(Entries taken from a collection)

■ ■ ■ ■

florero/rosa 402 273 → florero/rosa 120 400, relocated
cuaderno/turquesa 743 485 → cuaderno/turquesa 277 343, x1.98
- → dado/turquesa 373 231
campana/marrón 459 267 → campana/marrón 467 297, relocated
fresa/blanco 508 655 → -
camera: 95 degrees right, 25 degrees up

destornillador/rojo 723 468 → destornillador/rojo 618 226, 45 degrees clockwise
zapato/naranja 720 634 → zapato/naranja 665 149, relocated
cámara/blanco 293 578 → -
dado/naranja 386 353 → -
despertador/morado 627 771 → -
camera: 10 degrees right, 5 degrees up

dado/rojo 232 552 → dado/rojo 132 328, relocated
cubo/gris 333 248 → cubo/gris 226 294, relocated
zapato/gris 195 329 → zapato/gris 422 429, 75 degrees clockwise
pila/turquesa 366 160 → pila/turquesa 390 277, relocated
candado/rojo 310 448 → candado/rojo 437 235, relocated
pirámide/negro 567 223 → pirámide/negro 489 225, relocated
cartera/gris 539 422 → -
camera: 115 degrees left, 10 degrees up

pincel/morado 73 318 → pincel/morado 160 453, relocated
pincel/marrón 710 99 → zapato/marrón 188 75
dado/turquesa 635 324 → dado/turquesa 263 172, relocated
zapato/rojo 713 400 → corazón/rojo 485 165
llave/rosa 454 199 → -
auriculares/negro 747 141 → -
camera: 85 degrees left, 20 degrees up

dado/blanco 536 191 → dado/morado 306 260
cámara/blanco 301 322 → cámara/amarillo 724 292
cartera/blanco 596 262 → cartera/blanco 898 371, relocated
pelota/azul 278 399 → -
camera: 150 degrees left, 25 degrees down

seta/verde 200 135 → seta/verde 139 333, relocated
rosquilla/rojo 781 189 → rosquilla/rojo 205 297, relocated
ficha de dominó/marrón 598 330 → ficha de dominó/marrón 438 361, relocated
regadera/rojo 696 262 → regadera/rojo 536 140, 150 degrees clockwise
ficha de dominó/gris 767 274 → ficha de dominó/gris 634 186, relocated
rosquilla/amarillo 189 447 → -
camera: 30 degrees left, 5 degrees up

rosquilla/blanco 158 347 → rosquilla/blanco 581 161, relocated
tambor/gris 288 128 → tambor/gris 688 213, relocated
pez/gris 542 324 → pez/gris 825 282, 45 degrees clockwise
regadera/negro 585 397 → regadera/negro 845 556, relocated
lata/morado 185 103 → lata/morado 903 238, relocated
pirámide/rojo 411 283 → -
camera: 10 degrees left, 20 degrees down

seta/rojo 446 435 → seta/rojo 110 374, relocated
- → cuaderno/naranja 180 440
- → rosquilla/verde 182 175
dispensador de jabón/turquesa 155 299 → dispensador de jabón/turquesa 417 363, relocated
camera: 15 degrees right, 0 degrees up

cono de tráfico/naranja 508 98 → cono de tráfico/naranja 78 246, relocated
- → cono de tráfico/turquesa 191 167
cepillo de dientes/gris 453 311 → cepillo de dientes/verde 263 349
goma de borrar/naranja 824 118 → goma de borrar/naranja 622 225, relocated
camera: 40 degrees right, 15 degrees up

■ ■ ■ ■

• [GOAL OF THE EXERCISE]
Lines from the beginning of the data above through the line containing "fresa/blanco 508 655" are to be returned exactly, and no others.

• [PROBLEM SOLUTION]
florero/rosa 402 273 → florero/rosa 120 400, relocated
cuaderno/turquesa 743 485 → cuaderno/turquesa 277 343, x1.98
- → dado/turquesa 373 231
campana/marrón 459 267 → campana/marrón 467 297, relocated
fresa/blanco 508 655 → -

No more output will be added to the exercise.